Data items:

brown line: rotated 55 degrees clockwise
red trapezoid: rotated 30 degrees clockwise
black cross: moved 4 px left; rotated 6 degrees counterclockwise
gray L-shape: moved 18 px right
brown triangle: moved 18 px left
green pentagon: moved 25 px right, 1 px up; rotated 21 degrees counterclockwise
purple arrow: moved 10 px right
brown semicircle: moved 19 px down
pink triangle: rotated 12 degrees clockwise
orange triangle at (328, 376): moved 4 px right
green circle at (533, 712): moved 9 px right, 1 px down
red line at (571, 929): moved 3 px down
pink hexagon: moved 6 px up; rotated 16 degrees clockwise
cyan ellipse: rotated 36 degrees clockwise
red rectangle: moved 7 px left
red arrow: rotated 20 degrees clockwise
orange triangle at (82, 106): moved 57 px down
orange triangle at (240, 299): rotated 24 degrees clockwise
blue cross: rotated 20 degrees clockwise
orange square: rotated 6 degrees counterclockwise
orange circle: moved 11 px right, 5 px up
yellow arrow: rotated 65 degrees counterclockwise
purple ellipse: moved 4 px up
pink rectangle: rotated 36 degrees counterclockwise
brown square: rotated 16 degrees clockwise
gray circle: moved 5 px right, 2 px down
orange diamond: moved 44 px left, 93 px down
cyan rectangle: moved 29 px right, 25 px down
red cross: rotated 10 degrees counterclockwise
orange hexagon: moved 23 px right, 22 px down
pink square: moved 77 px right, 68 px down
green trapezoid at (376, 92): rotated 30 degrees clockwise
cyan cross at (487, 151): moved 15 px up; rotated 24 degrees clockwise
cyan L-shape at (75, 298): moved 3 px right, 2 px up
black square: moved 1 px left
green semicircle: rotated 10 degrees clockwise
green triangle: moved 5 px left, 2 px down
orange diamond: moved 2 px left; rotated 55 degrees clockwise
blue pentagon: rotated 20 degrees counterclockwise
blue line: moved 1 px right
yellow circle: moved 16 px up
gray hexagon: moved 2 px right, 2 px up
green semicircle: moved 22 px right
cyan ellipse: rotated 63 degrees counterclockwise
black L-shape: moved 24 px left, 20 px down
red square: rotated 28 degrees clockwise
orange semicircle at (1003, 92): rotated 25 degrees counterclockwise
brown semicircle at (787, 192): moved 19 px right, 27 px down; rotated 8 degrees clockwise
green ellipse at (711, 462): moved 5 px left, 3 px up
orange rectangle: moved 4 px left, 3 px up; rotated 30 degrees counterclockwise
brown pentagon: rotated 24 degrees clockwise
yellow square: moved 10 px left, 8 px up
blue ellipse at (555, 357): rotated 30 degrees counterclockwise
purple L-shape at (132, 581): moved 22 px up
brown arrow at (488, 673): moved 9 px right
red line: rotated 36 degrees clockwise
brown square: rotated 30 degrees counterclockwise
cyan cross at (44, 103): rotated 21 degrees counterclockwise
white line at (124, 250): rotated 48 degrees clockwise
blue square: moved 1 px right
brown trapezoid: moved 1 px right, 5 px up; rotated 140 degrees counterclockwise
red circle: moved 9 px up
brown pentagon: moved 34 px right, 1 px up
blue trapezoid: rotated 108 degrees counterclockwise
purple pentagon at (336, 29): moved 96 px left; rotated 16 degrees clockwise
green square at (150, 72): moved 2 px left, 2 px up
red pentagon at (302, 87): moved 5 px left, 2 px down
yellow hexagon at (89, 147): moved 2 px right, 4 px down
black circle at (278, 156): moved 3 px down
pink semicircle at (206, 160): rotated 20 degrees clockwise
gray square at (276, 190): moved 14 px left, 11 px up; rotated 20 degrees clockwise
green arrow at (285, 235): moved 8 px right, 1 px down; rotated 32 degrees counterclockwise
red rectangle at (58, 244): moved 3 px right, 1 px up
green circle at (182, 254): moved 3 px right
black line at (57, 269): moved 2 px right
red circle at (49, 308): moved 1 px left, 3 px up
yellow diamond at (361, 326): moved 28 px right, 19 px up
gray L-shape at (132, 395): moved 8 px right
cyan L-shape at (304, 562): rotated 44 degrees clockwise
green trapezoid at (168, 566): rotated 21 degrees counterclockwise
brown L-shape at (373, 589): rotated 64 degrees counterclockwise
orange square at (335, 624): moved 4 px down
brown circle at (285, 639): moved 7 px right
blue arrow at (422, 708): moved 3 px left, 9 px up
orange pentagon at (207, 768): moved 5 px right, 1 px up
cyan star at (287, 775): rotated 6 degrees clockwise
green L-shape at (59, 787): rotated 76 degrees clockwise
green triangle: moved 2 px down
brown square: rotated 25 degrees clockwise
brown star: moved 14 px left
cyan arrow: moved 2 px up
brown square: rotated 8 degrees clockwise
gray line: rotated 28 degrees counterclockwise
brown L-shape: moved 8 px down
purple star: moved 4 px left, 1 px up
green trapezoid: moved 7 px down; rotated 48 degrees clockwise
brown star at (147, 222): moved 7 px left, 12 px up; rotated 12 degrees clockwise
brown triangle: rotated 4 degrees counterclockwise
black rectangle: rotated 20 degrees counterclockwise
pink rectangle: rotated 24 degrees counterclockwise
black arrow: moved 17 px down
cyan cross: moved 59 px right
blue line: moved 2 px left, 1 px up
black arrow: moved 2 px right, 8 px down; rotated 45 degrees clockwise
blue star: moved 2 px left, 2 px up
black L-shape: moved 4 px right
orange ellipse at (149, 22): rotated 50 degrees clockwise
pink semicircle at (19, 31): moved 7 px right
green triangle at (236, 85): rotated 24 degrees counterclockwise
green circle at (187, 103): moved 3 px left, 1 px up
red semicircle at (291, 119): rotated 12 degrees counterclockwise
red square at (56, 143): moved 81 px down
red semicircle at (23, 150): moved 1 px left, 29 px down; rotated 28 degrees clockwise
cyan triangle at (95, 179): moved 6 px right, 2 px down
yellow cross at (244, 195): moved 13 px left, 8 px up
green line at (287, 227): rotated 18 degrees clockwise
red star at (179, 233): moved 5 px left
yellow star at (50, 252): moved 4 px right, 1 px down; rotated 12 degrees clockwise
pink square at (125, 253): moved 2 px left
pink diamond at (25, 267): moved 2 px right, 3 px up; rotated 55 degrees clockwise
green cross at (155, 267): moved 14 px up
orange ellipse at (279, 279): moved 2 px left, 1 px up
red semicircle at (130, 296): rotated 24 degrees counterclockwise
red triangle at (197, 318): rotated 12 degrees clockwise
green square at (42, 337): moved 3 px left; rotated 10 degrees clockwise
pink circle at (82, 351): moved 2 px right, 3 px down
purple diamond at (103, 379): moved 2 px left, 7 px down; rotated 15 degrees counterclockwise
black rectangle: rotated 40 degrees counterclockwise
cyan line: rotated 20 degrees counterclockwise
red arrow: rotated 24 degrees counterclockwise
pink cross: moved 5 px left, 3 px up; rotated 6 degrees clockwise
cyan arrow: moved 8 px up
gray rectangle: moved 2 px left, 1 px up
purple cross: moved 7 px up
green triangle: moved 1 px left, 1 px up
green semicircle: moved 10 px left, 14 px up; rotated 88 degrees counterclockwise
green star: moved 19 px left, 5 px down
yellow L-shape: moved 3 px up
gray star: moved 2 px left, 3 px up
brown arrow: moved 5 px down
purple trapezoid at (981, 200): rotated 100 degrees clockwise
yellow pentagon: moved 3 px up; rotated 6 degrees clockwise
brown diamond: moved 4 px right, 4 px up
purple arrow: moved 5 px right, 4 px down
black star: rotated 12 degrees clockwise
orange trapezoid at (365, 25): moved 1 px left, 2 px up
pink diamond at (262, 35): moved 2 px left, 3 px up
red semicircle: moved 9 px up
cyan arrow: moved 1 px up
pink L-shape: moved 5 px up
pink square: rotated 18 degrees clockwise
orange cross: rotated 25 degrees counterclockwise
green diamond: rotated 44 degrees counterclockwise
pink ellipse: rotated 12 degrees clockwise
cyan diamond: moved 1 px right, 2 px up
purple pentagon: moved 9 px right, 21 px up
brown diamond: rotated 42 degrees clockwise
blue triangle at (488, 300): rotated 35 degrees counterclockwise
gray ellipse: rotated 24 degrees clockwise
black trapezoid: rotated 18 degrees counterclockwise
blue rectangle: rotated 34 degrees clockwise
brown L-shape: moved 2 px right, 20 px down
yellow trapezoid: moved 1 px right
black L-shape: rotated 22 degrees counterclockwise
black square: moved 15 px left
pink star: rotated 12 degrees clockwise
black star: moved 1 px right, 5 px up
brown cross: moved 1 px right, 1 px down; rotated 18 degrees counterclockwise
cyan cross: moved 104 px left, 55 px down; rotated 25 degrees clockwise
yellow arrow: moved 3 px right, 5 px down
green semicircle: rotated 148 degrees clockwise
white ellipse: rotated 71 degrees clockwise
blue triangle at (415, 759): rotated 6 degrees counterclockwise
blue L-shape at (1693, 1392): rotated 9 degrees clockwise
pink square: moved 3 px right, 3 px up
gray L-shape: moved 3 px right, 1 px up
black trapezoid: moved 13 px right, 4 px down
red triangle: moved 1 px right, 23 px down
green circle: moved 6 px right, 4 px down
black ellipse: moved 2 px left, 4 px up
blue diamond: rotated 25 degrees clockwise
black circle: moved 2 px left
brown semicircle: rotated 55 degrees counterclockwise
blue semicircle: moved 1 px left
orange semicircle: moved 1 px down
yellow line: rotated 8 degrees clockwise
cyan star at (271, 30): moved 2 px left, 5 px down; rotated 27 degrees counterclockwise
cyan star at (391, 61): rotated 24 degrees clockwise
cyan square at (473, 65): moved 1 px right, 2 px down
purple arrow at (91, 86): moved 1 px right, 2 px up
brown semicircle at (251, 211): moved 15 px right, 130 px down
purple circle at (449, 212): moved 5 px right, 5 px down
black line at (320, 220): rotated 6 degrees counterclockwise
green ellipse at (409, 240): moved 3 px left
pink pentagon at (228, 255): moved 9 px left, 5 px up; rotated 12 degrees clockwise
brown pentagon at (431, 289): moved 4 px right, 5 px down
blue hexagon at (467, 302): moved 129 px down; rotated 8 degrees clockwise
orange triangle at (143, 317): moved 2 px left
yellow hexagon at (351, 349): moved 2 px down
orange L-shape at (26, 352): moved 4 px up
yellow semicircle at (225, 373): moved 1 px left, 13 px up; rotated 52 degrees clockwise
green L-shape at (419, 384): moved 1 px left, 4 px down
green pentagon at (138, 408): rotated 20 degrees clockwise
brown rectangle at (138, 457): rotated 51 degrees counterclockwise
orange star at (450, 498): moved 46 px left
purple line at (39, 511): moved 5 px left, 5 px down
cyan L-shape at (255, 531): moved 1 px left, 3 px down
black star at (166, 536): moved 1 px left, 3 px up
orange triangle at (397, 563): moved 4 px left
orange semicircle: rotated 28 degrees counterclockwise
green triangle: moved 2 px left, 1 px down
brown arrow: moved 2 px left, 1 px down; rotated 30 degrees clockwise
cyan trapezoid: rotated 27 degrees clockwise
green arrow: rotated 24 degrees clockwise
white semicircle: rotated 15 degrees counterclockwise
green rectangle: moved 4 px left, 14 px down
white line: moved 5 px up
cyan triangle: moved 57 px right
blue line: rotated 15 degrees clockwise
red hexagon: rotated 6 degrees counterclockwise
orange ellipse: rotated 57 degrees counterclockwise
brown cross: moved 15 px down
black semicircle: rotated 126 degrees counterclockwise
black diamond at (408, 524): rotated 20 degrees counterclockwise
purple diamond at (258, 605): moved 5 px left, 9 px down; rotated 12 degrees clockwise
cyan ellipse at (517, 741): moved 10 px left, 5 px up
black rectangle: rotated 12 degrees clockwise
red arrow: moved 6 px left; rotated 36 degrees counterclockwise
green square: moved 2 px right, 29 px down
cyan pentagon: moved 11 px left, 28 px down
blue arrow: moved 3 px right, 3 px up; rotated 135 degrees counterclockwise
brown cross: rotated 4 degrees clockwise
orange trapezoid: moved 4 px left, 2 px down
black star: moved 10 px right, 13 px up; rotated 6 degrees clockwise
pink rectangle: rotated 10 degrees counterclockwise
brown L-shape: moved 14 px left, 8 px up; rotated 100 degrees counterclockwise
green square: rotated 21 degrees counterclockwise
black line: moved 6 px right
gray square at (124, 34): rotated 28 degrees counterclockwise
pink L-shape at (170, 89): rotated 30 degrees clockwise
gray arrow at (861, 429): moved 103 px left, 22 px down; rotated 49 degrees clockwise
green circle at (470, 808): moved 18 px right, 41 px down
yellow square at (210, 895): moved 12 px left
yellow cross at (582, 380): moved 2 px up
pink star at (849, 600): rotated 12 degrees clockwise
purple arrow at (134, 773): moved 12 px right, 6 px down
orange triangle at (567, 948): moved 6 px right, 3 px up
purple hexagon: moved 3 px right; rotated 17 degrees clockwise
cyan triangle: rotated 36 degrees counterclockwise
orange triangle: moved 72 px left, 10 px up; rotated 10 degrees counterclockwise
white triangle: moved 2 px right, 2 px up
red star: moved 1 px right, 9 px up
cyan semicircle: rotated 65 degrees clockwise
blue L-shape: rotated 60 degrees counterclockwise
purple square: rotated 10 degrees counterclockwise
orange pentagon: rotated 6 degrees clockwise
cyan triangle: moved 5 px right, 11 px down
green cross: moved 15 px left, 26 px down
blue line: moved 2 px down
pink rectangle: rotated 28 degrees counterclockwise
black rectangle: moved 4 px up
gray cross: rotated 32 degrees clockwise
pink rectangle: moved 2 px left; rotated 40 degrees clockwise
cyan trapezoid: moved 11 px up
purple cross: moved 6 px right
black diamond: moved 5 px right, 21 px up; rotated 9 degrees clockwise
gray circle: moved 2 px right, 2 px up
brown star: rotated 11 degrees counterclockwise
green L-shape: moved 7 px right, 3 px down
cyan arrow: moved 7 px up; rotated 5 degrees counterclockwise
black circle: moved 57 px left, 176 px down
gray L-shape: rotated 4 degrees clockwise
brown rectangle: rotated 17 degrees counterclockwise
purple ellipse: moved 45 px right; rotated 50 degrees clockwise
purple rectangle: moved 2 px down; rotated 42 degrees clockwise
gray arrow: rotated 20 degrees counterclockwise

• The exercise
Copy the data above verbatim, from the start through the line containing "brown semicircle: moved 19 px down", including that line.

• Answer to this task
brown line: rotated 55 degrees clockwise
red trapezoid: rotated 30 degrees clockwise
black cross: moved 4 px left; rotated 6 degrees counterclockwise
gray L-shape: moved 18 px right
brown triangle: moved 18 px left
green pentagon: moved 25 px right, 1 px up; rotated 21 degrees counterclockwise
purple arrow: moved 10 px right
brown semicircle: moved 19 px down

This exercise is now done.